==== Material for the task ====

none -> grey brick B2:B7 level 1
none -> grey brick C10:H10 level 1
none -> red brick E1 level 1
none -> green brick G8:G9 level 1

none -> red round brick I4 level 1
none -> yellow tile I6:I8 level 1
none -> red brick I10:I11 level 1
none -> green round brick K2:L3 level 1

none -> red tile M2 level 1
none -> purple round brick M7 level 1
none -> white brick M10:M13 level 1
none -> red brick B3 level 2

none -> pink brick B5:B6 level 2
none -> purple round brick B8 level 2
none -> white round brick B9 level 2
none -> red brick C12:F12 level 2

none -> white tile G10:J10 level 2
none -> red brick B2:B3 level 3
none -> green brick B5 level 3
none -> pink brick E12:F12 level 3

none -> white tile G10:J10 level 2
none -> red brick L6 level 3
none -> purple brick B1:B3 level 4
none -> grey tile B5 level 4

====
==== Material for the task ====

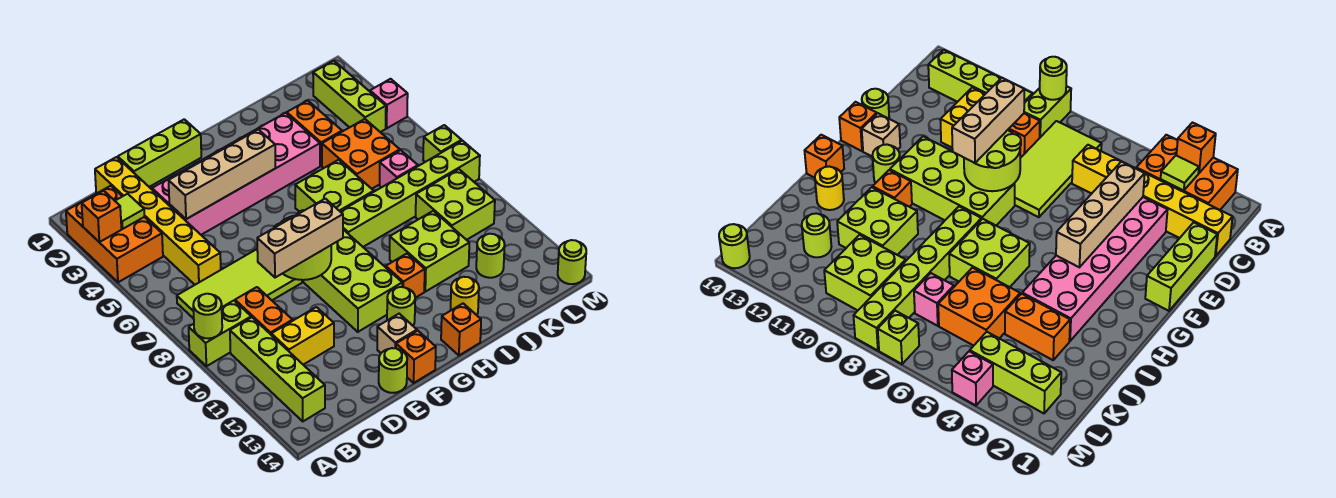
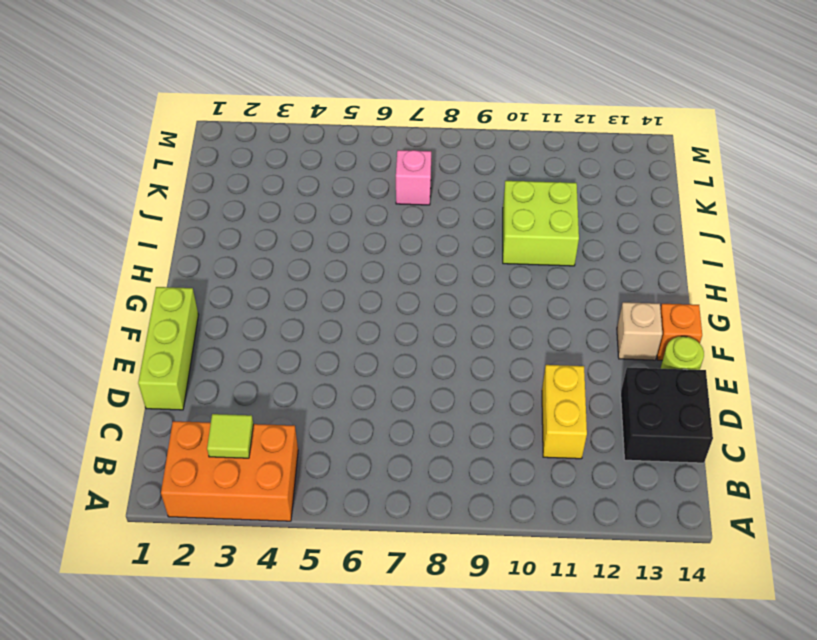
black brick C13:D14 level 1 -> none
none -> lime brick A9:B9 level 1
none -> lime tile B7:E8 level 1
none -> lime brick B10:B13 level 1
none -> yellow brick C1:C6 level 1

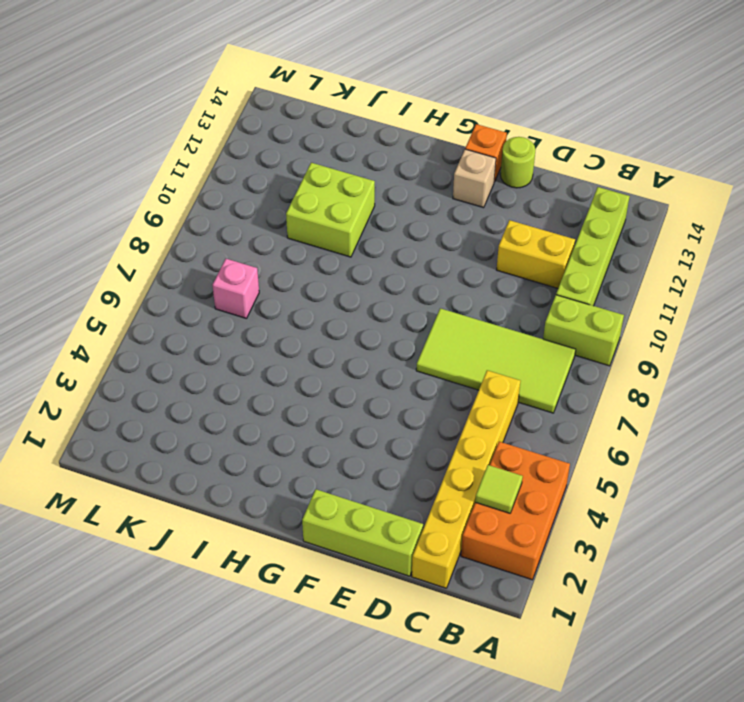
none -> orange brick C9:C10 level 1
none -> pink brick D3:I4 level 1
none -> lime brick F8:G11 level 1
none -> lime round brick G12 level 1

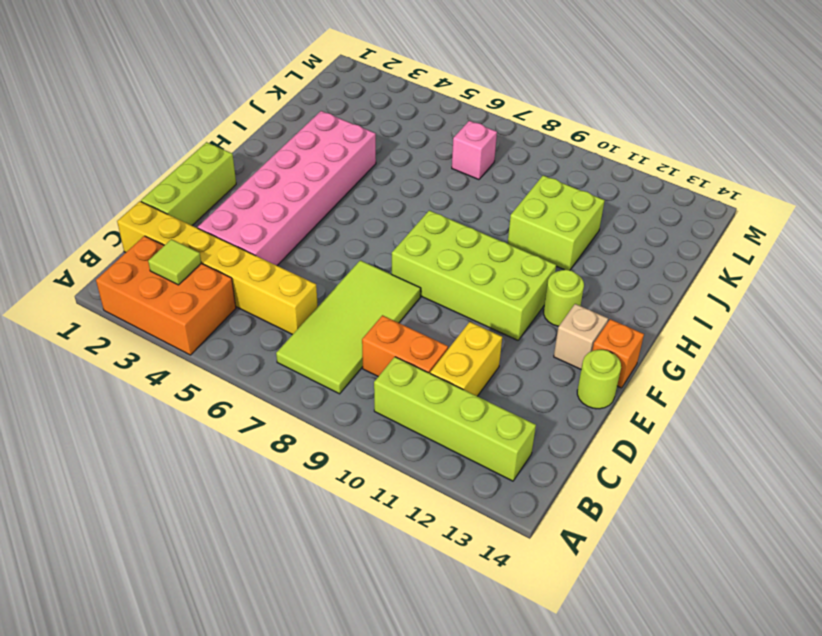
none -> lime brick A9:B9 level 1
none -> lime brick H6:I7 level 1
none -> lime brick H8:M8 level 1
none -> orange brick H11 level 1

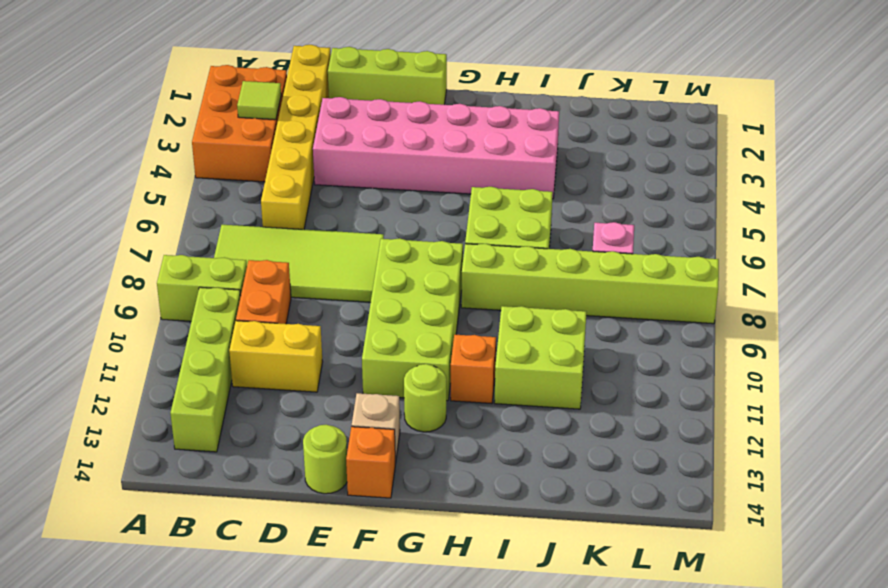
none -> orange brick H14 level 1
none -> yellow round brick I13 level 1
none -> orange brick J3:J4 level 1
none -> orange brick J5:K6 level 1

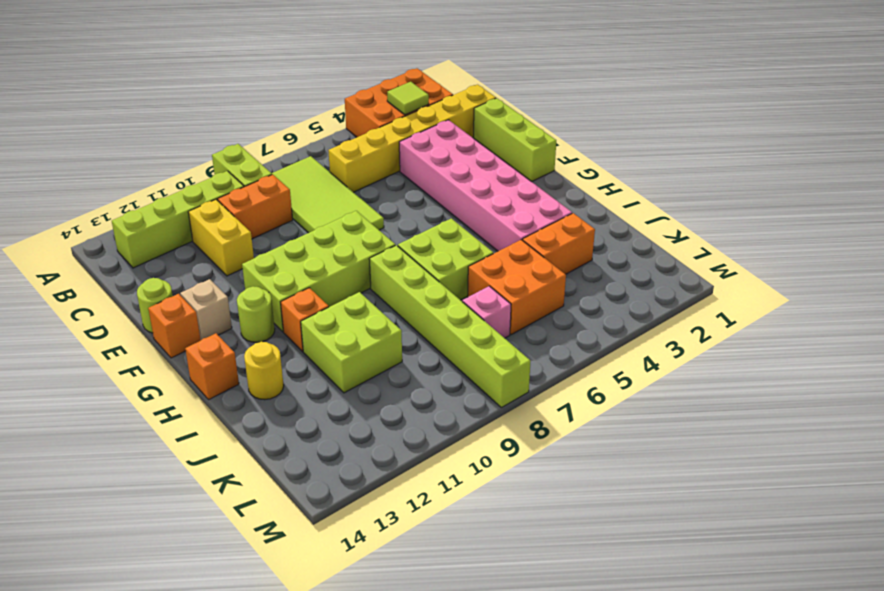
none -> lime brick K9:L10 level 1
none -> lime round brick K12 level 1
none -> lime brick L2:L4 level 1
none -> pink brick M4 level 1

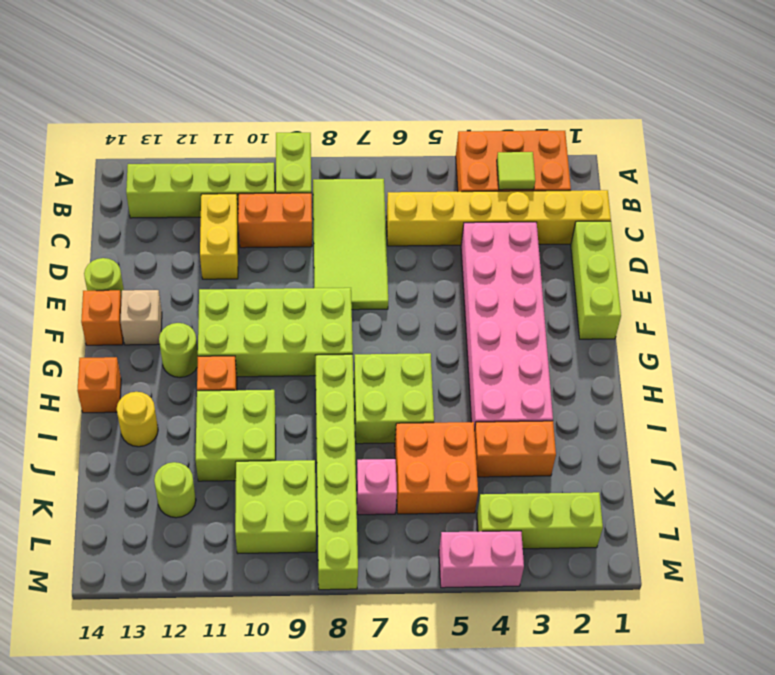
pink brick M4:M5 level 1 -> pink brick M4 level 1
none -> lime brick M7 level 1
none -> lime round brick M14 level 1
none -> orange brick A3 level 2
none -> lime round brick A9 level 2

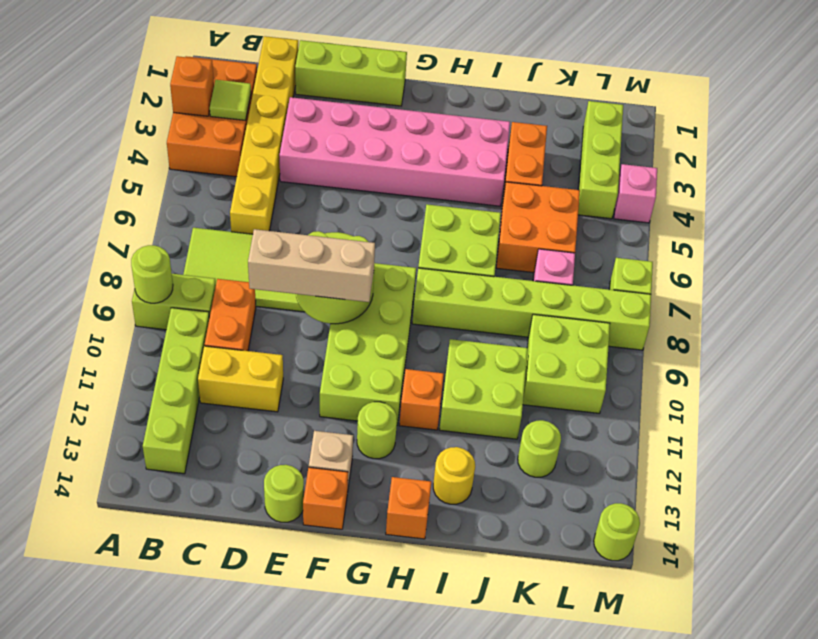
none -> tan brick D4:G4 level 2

====

**Required work:** In the entries above, find the line holding "none -> grey brick B2:B7 level 1" and the line holding "none -> grey tile B5 level 4", then retype exactly those two lines and every line between them, and nothing else.

**Exercise solution:**
none -> grey brick B2:B7 level 1
none -> grey brick C10:H10 level 1
none -> red brick E1 level 1
none -> green brick G8:G9 level 1

none -> red round brick I4 level 1
none -> yellow tile I6:I8 level 1
none -> red brick I10:I11 level 1
none -> green round brick K2:L3 level 1

none -> red tile M2 level 1
none -> purple round brick M7 level 1
none -> white brick M10:M13 level 1
none -> red brick B3 level 2

none -> pink brick B5:B6 level 2
none -> purple round brick B8 level 2
none -> white round brick B9 level 2
none -> red brick C12:F12 level 2

none -> white tile G10:J10 level 2
none -> red brick B2:B3 level 3
none -> green brick B5 level 3
none -> pink brick E12:F12 level 3

none -> white tile G10:J10 level 2
none -> red brick L6 level 3
none -> purple brick B1:B3 level 4
none -> grey tile B5 level 4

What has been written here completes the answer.